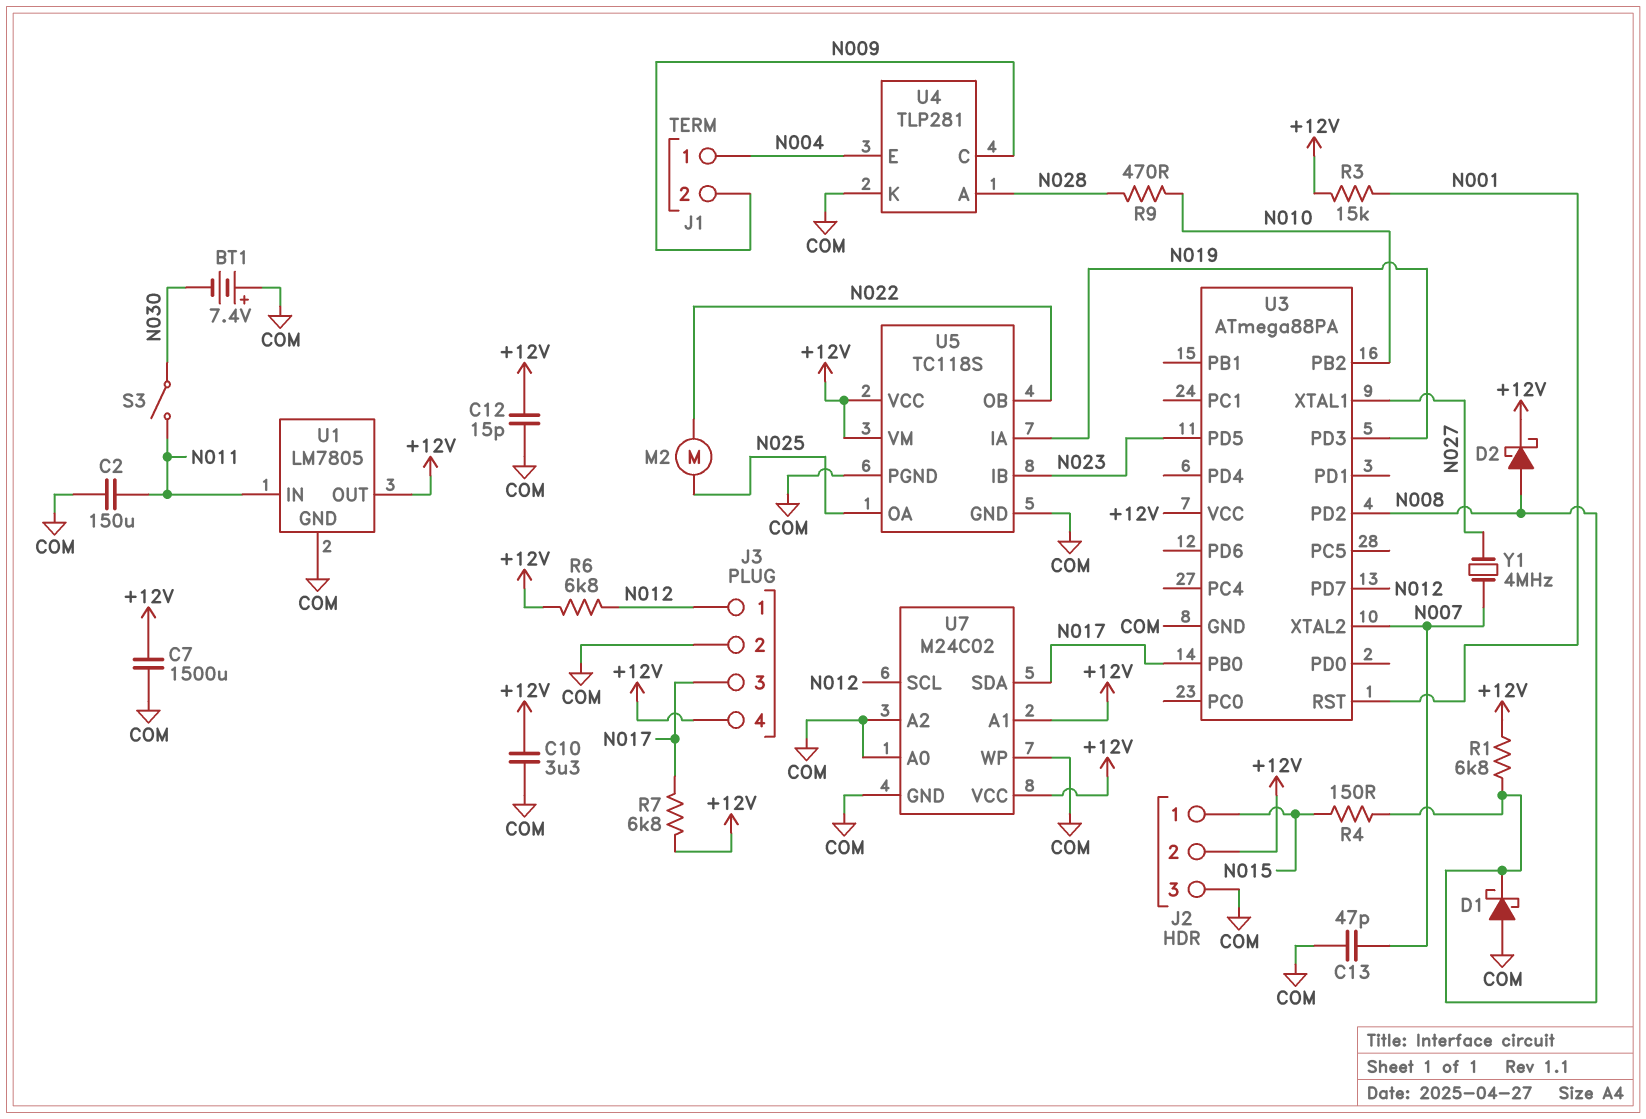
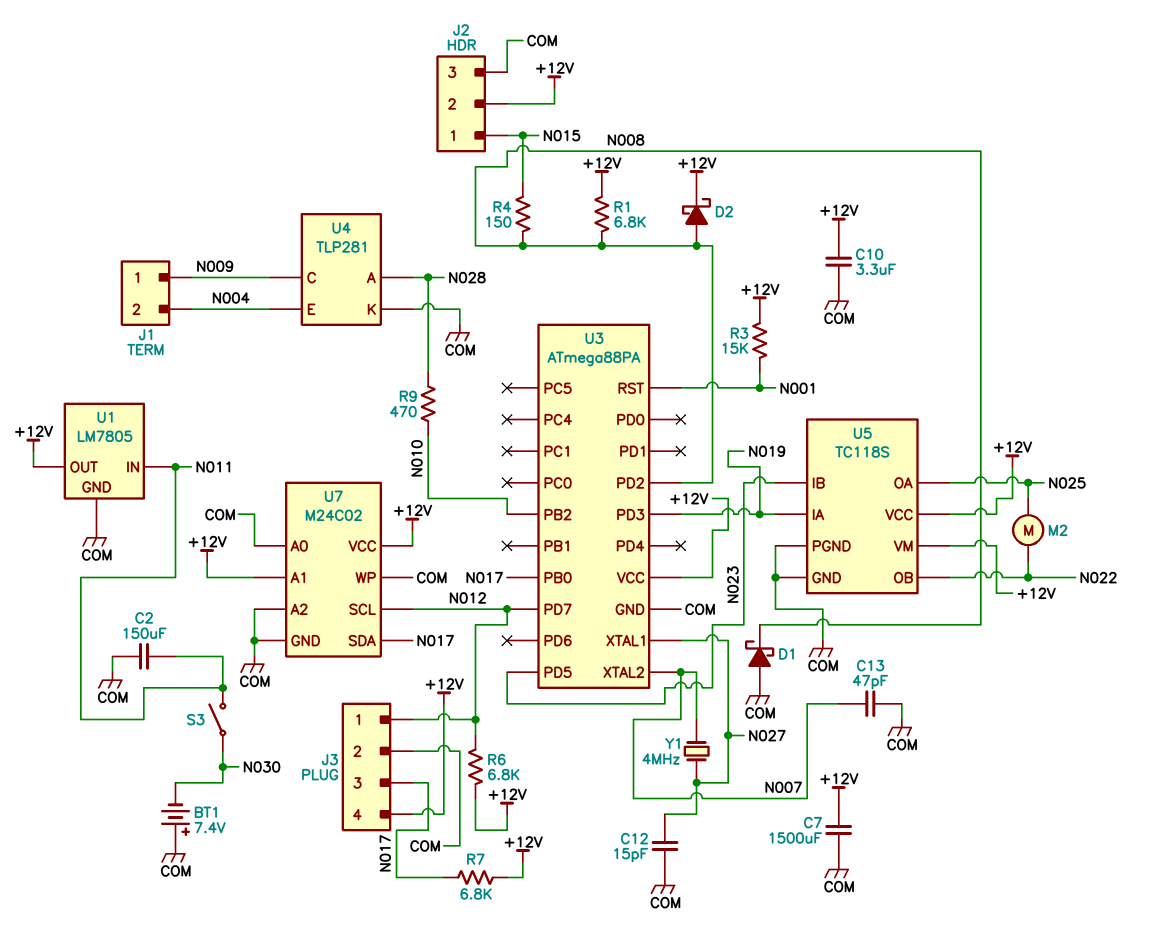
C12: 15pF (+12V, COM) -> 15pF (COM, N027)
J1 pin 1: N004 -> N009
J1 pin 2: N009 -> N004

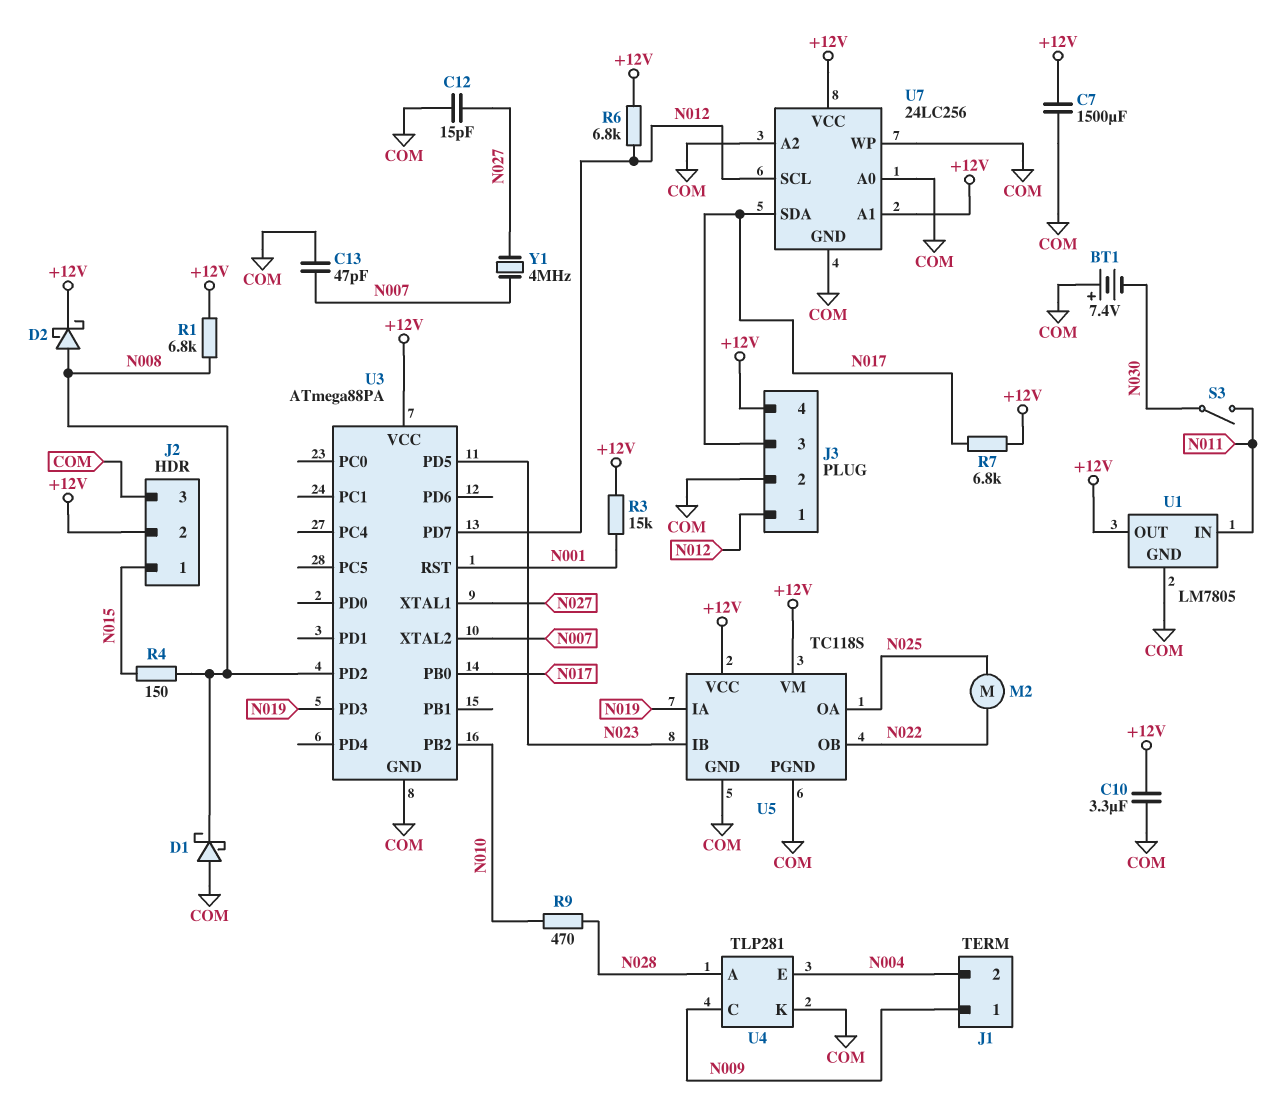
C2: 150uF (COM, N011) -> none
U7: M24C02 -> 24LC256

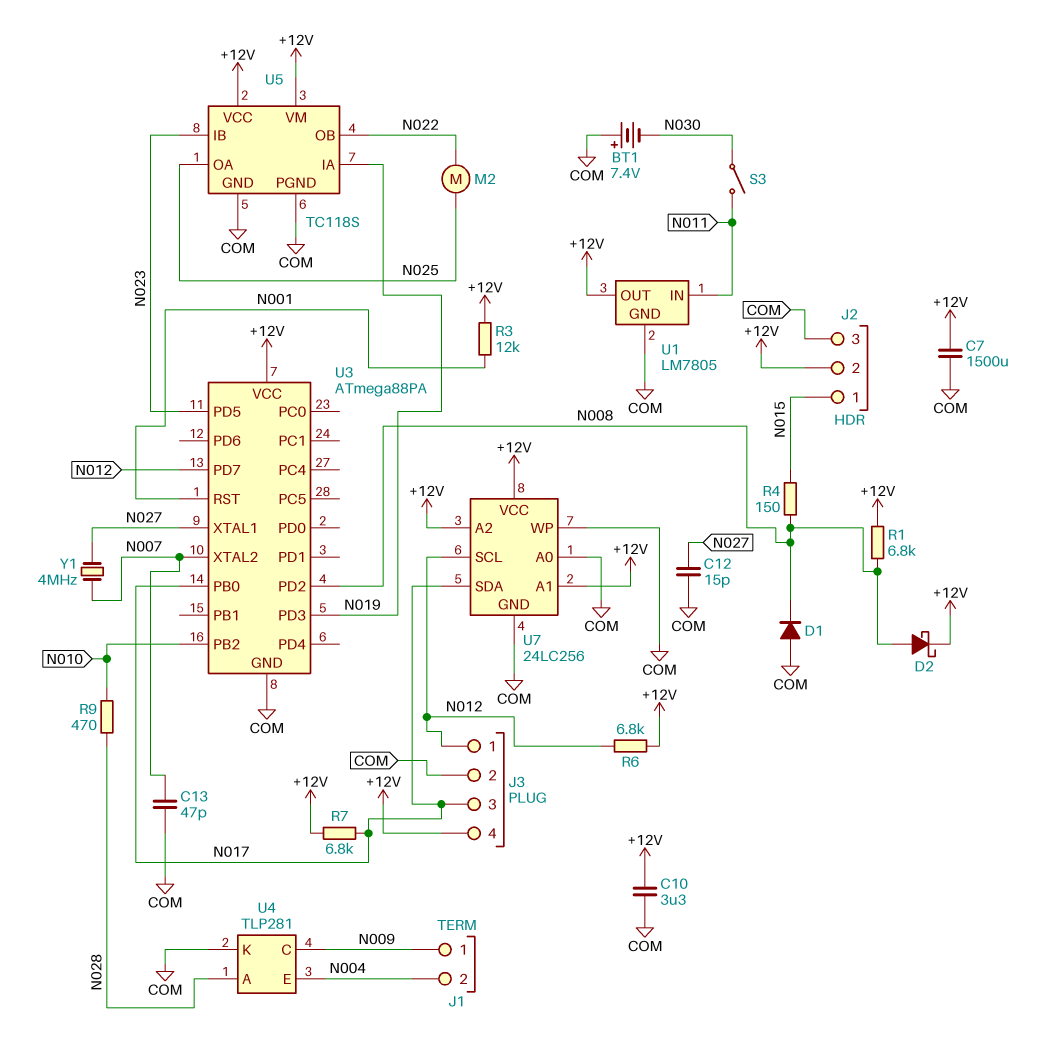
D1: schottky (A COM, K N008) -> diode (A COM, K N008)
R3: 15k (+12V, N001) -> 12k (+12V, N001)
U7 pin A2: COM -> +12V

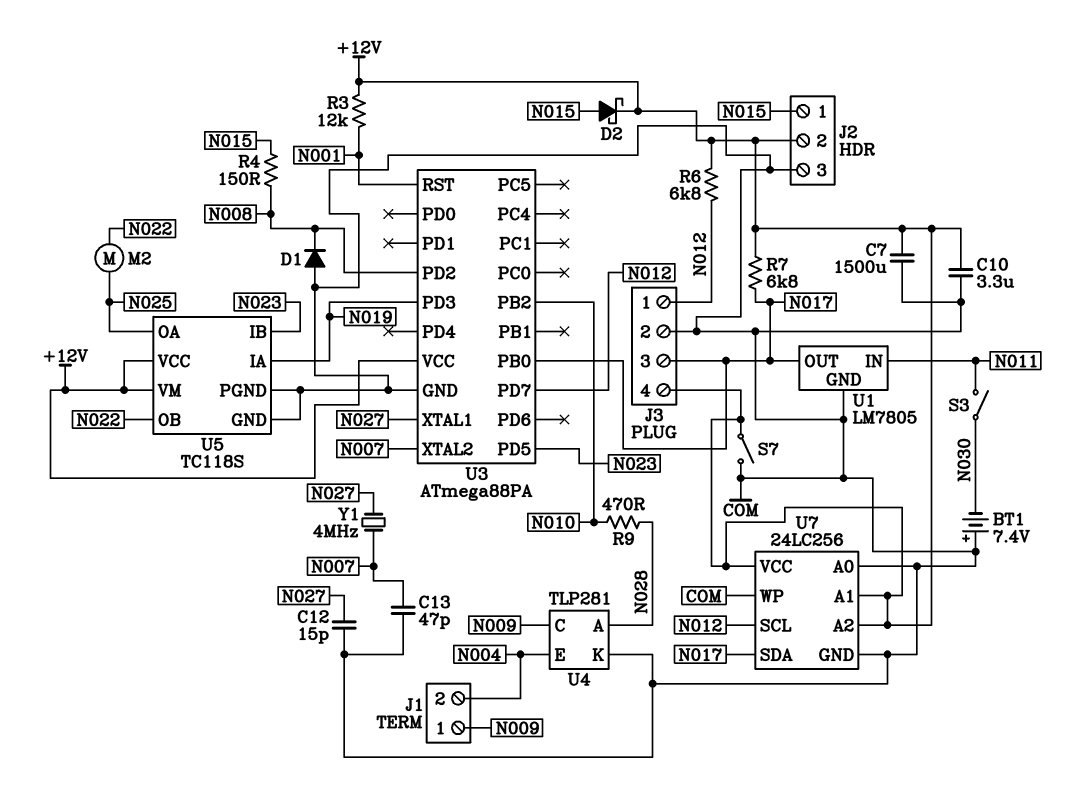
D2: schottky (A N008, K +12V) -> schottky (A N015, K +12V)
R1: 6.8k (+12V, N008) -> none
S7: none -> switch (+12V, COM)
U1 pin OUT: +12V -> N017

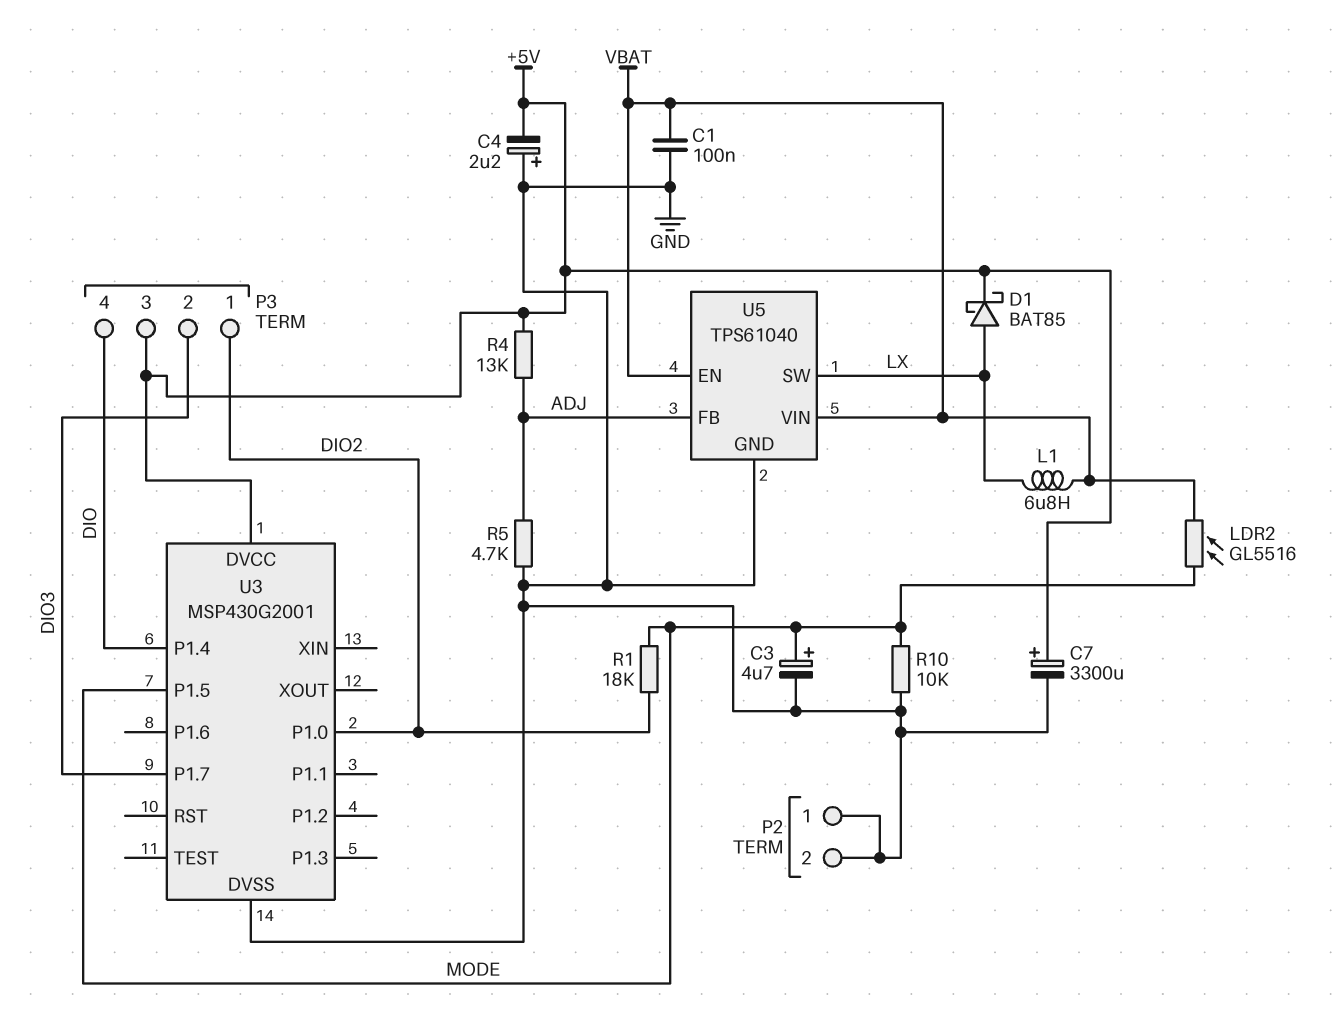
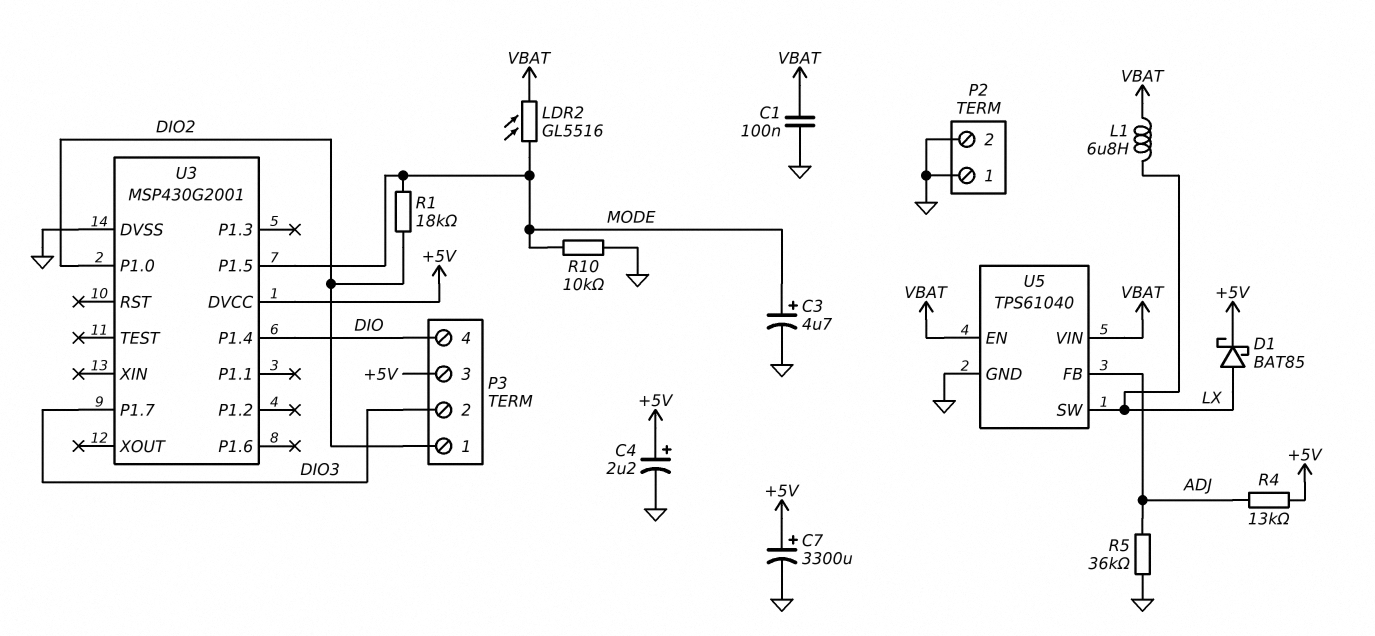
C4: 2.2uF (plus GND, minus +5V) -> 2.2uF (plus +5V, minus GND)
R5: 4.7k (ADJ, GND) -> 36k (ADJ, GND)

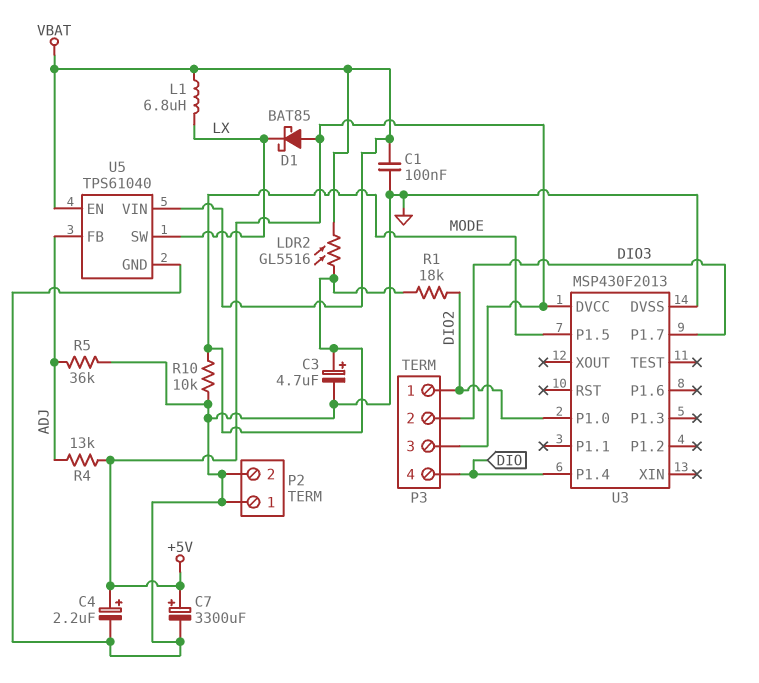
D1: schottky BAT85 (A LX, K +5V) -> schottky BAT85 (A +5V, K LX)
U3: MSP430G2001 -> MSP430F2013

• • •

PROBLEM TO WORK ON: Where pictures occur in the material above, omit them and return everything else exactly.

RESPONSE FOR THIS EXERCISE:
C12: 15pF (+12V, COM) -> 15pF (COM, N027)
J1 pin 1: N004 -> N009
J1 pin 2: N009 -> N004

C2: 150uF (COM, N011) -> none
U7: M24C02 -> 24LC256

D1: schottky (A COM, K N008) -> diode (A COM, K N008)
R3: 15k (+12V, N001) -> 12k (+12V, N001)
U7 pin A2: COM -> +12V

D2: schottky (A N008, K +12V) -> schottky (A N015, K +12V)
R1: 6.8k (+12V, N008) -> none
S7: none -> switch (+12V, COM)
U1 pin OUT: +12V -> N017

C4: 2.2uF (plus GND, minus +5V) -> 2.2uF (plus +5V, minus GND)
R5: 4.7k (ADJ, GND) -> 36k (ADJ, GND)

D1: schottky BAT85 (A LX, K +5V) -> schottky BAT85 (A +5V, K LX)
U3: MSP430G2001 -> MSP430F2013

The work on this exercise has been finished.